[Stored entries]
○ ○ ○ ○

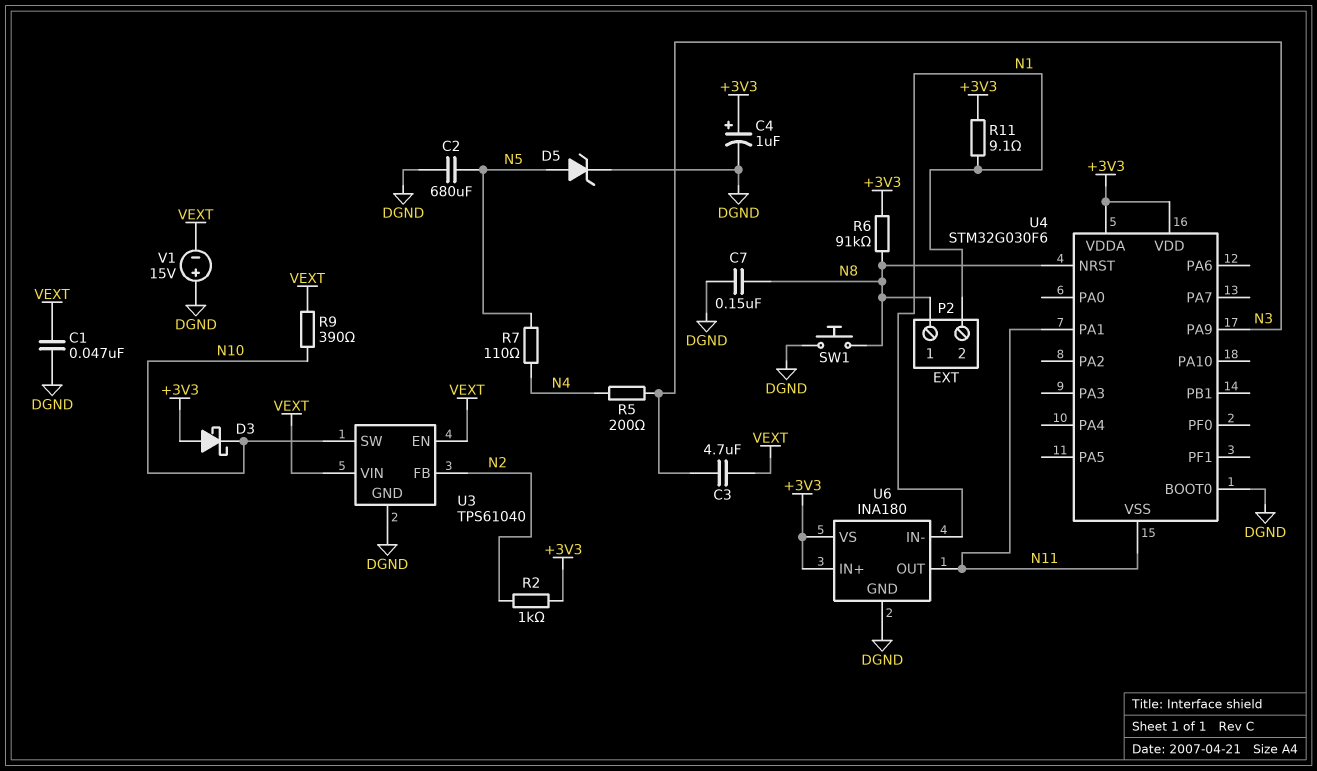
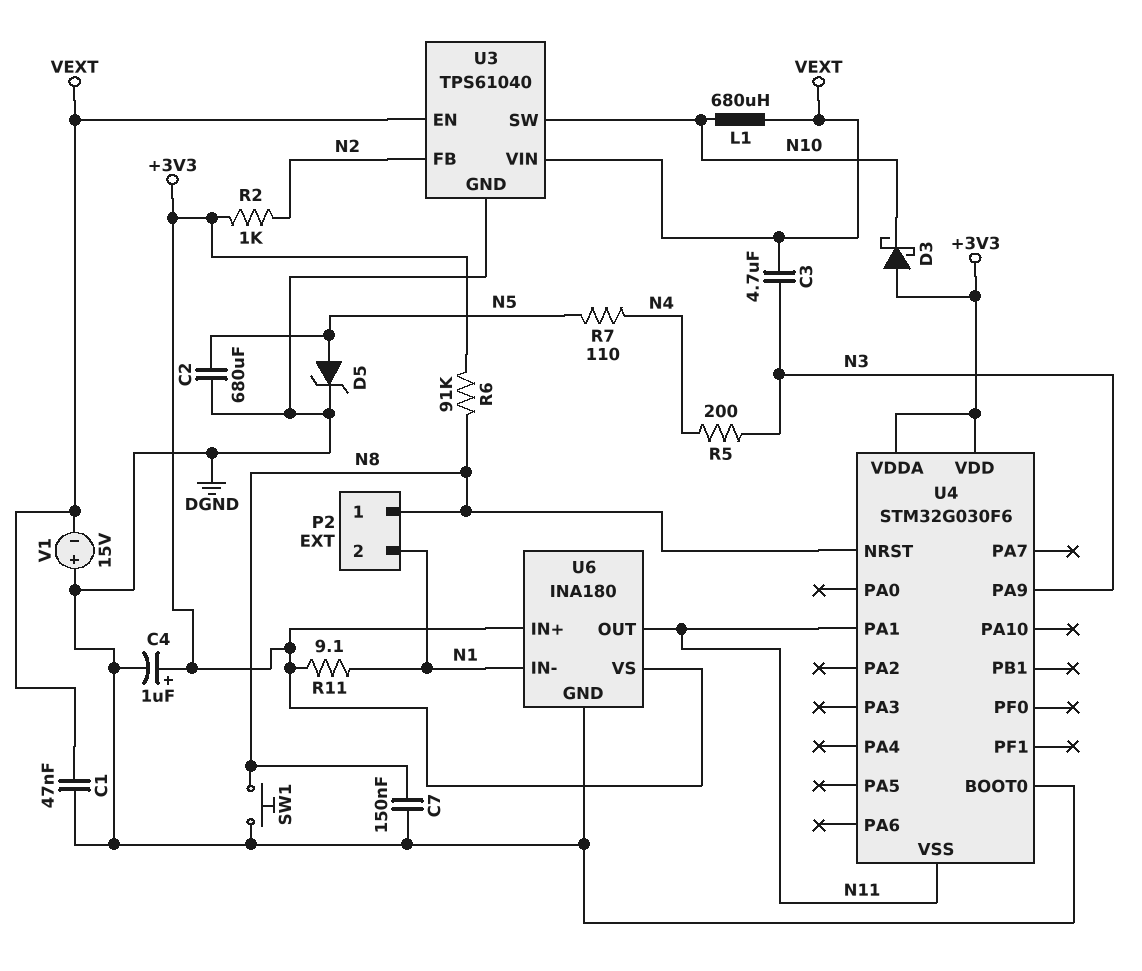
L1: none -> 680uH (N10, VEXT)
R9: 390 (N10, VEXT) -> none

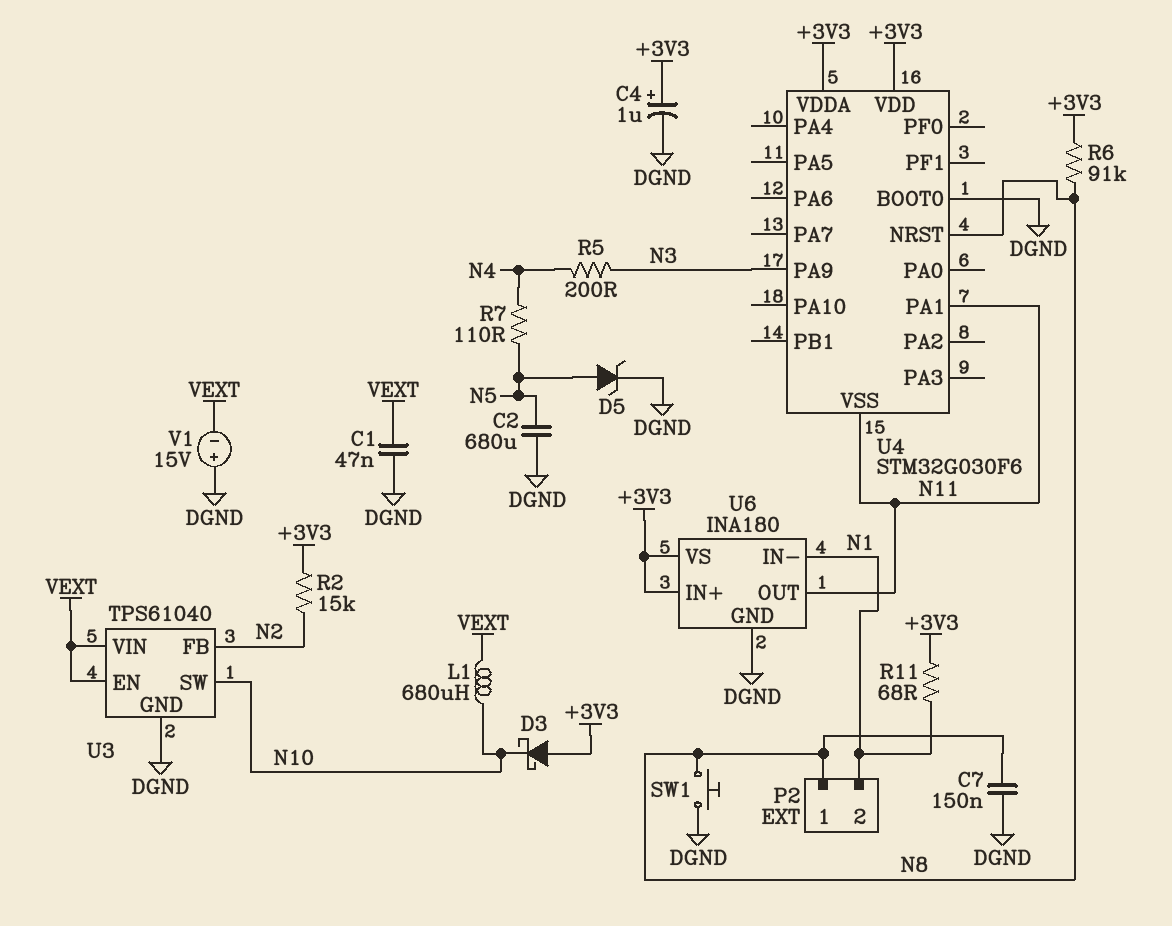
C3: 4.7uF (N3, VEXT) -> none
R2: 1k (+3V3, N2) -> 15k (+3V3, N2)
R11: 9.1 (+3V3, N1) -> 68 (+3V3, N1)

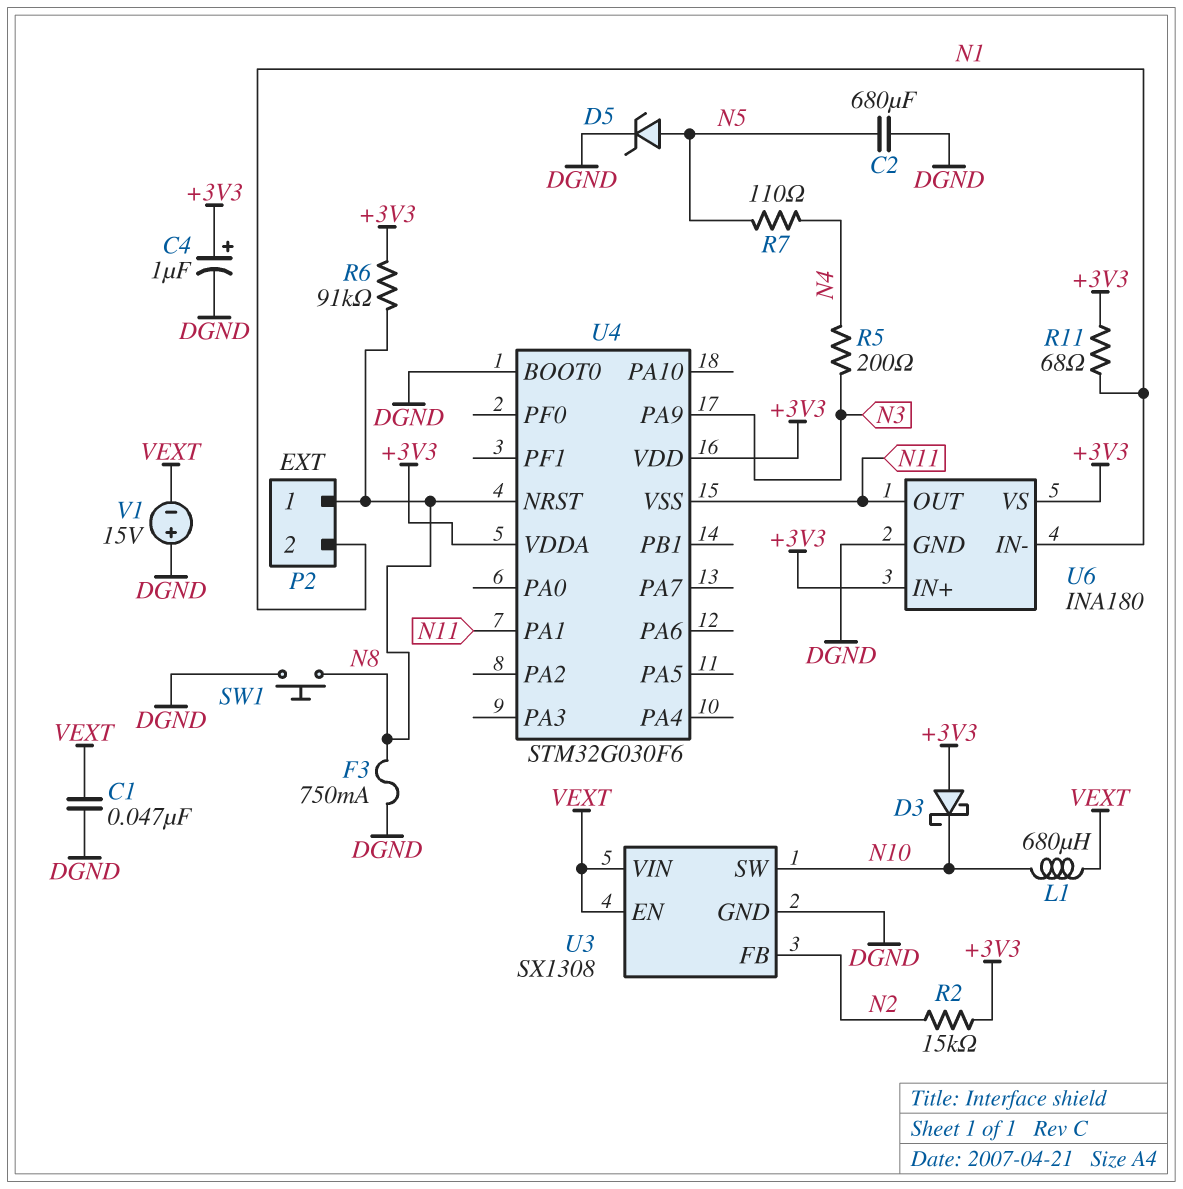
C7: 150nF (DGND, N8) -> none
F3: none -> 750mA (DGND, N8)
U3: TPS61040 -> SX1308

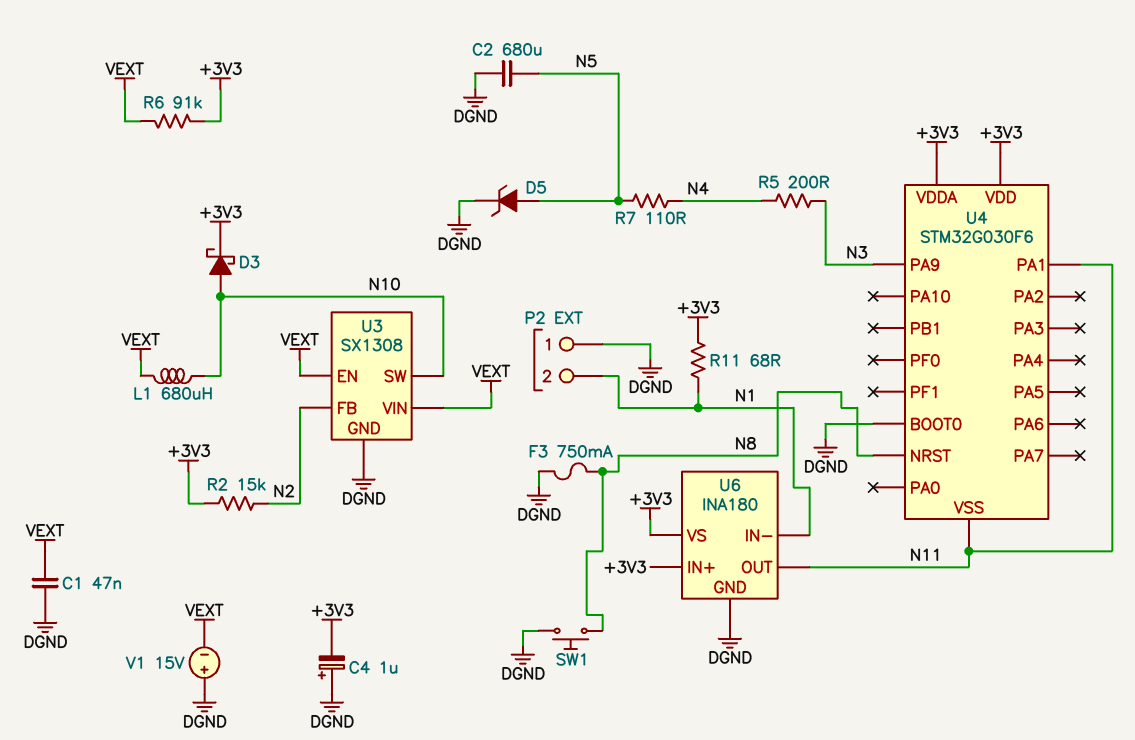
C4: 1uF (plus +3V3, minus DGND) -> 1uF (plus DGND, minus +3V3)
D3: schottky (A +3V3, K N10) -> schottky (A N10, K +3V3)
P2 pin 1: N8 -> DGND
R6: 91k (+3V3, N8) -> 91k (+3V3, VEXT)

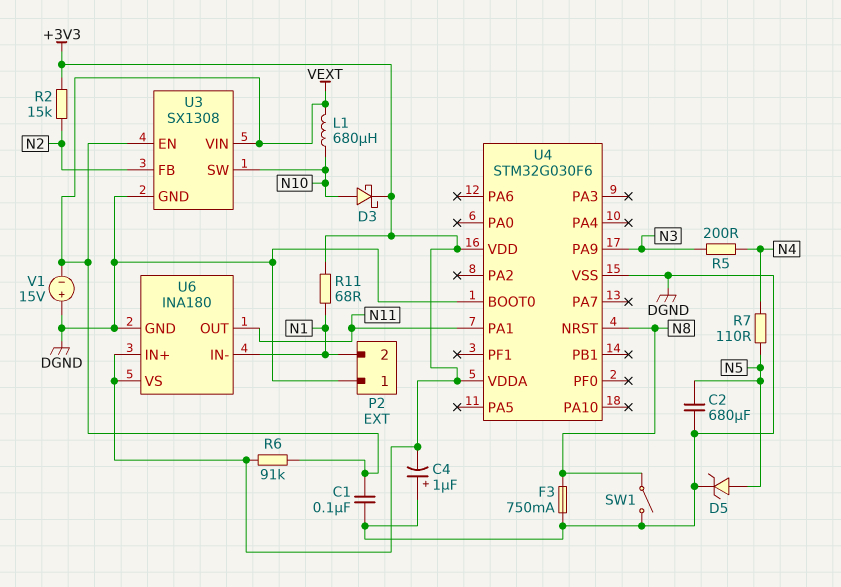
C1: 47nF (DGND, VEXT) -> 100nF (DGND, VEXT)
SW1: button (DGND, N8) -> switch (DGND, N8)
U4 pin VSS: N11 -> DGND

○ ○ ○ ○

▶ Problem requirements
All entries must be output exactly as they stand, and every picture must be left out.

▶ Written answer
L1: none -> 680uH (N10, VEXT)
R9: 390 (N10, VEXT) -> none

C3: 4.7uF (N3, VEXT) -> none
R2: 1k (+3V3, N2) -> 15k (+3V3, N2)
R11: 9.1 (+3V3, N1) -> 68 (+3V3, N1)

C7: 150nF (DGND, N8) -> none
F3: none -> 750mA (DGND, N8)
U3: TPS61040 -> SX1308

C4: 1uF (plus +3V3, minus DGND) -> 1uF (plus DGND, minus +3V3)
D3: schottky (A +3V3, K N10) -> schottky (A N10, K +3V3)
P2 pin 1: N8 -> DGND
R6: 91k (+3V3, N8) -> 91k (+3V3, VEXT)

C1: 47nF (DGND, VEXT) -> 100nF (DGND, VEXT)
SW1: button (DGND, N8) -> switch (DGND, N8)
U4 pin VSS: N11 -> DGND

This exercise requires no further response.